WHAT IS EXPECTED
Only the lines from the one containing "pink diamond: (678, 796)" to the end of the records belong in the output; print them exactly.

[Records from a data source]
☆ ☆ ☆ ☆

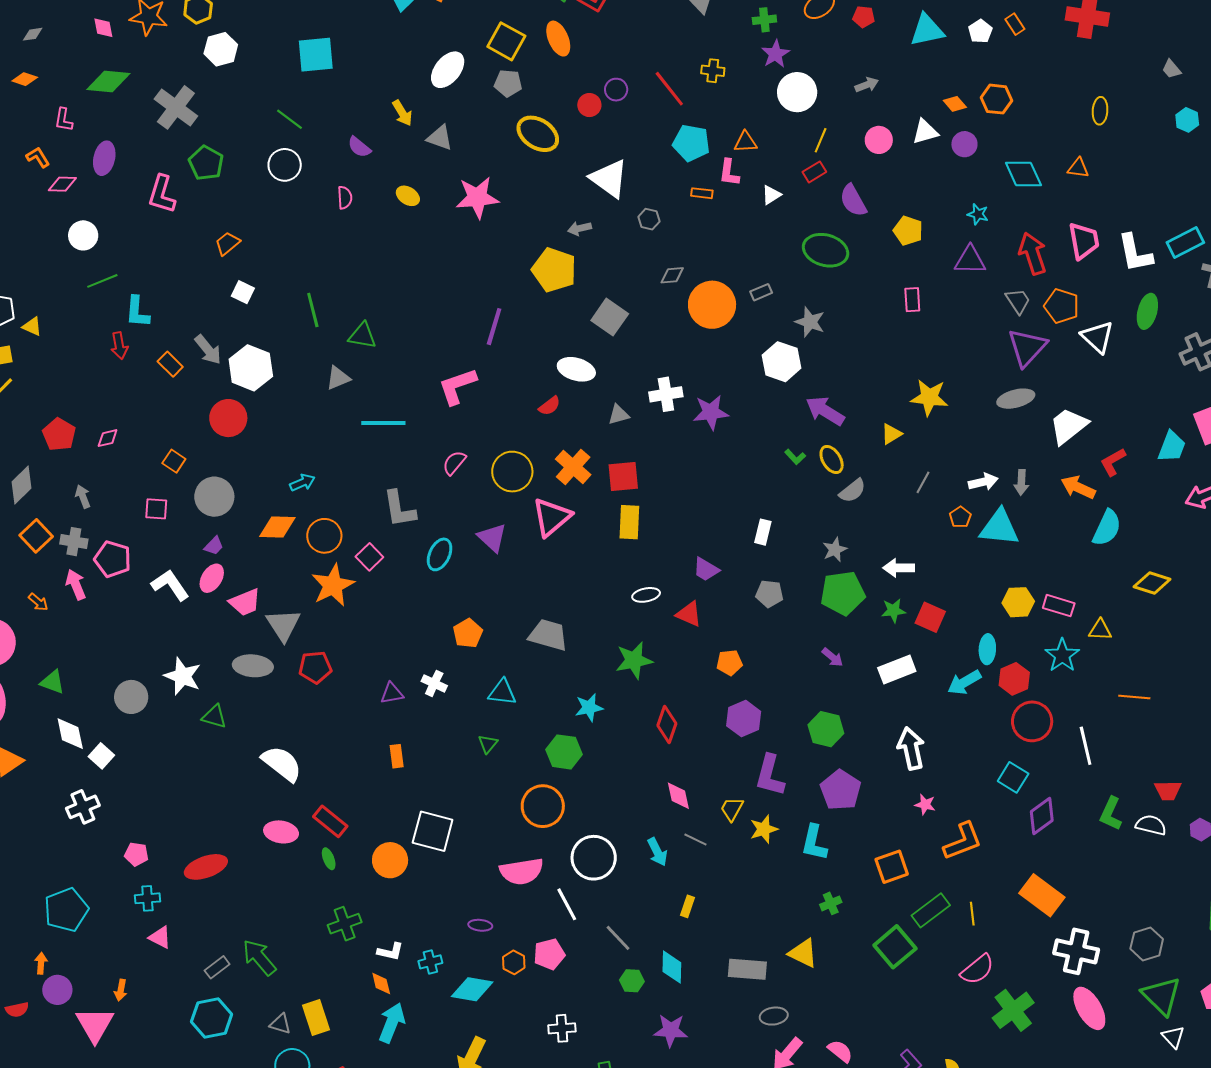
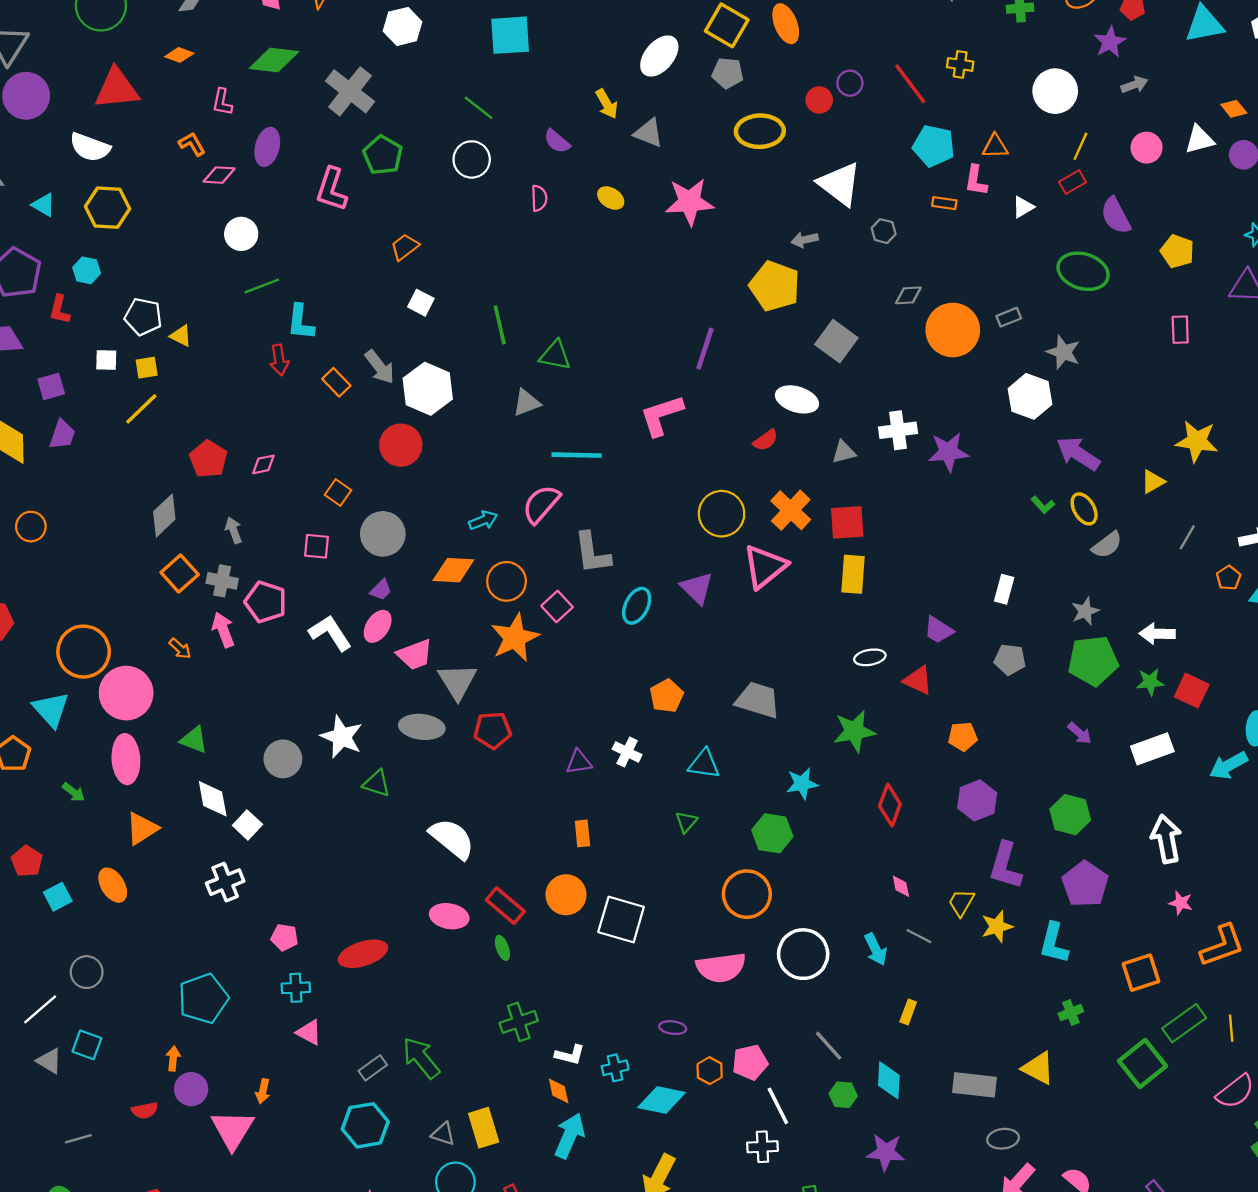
purple star: (776, 54) -> (1110, 42), moved
yellow ellipse: (538, 134) -> (760, 131), turned -36
pink semicircle: (454, 463) -> (541, 504), moved, size x1.4
pink diamond: (678, 796) -> (901, 886), size x0.7
orange circle: (390, 860) -> (566, 895), moved
white line: (567, 904) -> (778, 1106), moved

☆ ☆ ☆ ☆

TASK SOLUTION
pink diamond: (678, 796) -> (901, 886), size x0.7
orange circle: (390, 860) -> (566, 895), moved
white line: (567, 904) -> (778, 1106), moved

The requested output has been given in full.